ABOUT THIS EXERCISE
Please return every record exactly as written, leaving out the pictures.

ENTRIES SUPPLIED
_ _ _ _
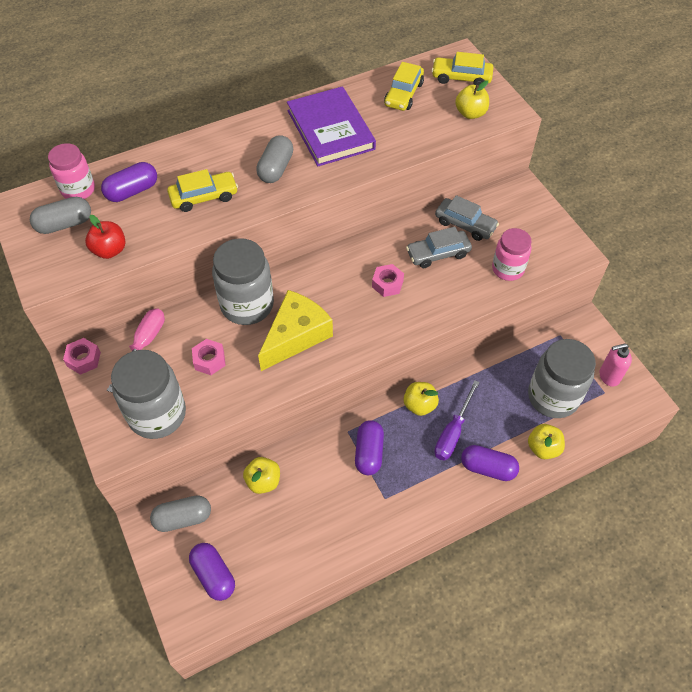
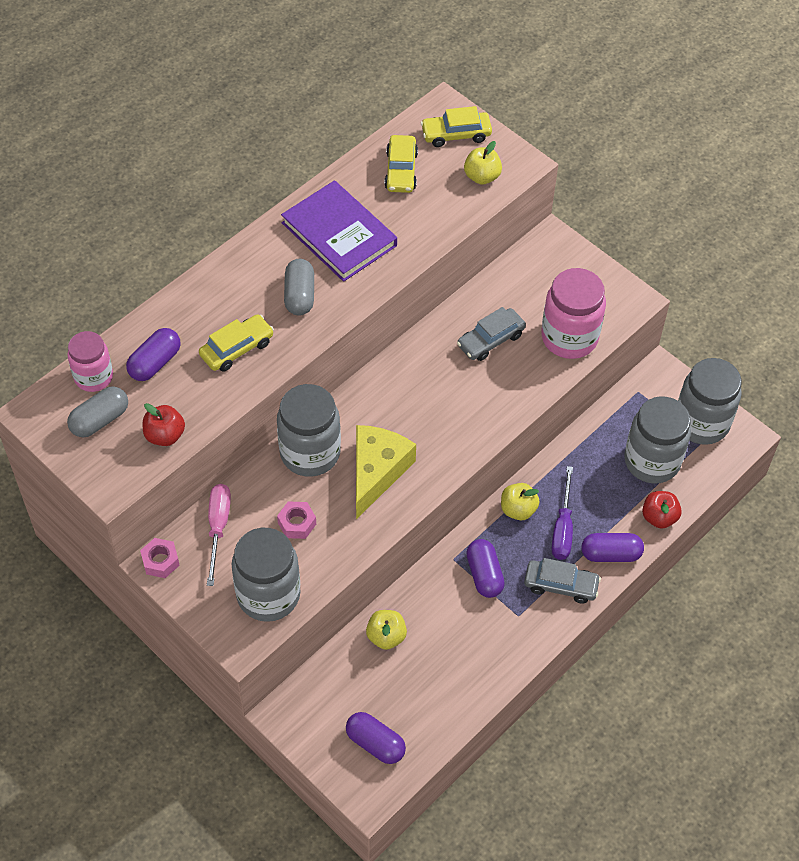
camera: 20 degrees left, 0 degrees up
grey capsule [150,495,211,532] -> none
pink nut [372,264,404,297] -> none
grey car [435,195,499,241] -> grey car moved to [524,558,601,604]
pink jar [492,228,532,281] -> pink jar [541,268,606,359], size x1.59
yellow apple [528,424,565,459] -> red apple [642,491,682,529]
pink soap dispenser [599,343,632,387] -> grey jar [678,358,742,445]

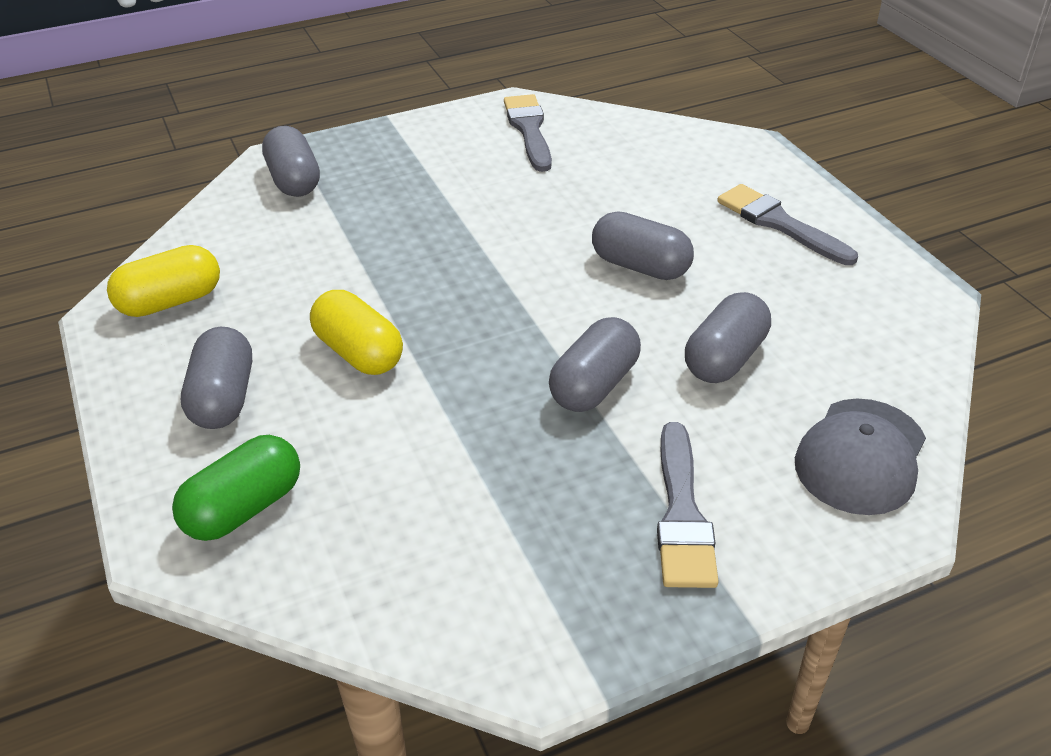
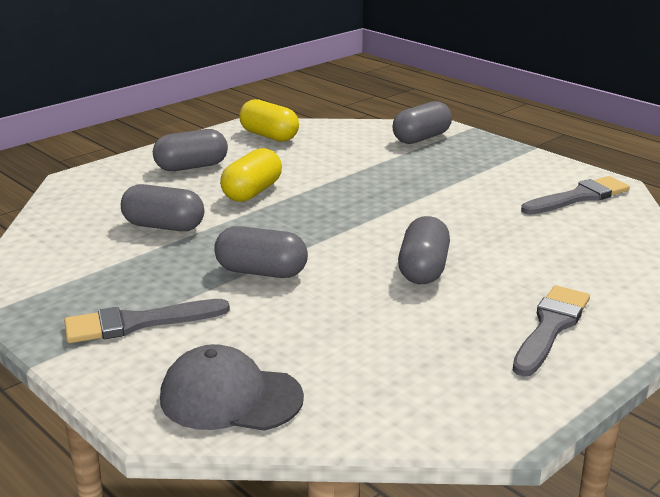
camera: 70 degrees right, 15 degrees down
green capsule [172,435,300,541] -> none
grey capsule [685,292,771,383] -> grey capsule moved to [121,184,204,231]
_ _ _ _
RESULT
camera: 20 degrees left, 0 degrees up
grey capsule [150,495,211,532] -> none
pink nut [372,264,404,297] -> none
grey car [435,195,499,241] -> grey car moved to [524,558,601,604]
pink jar [492,228,532,281] -> pink jar [541,268,606,359], size x1.59
yellow apple [528,424,565,459] -> red apple [642,491,682,529]
pink soap dispenser [599,343,632,387] -> grey jar [678,358,742,445]

camera: 70 degrees right, 15 degrees down
green capsule [172,435,300,541] -> none
grey capsule [685,292,771,383] -> grey capsule moved to [121,184,204,231]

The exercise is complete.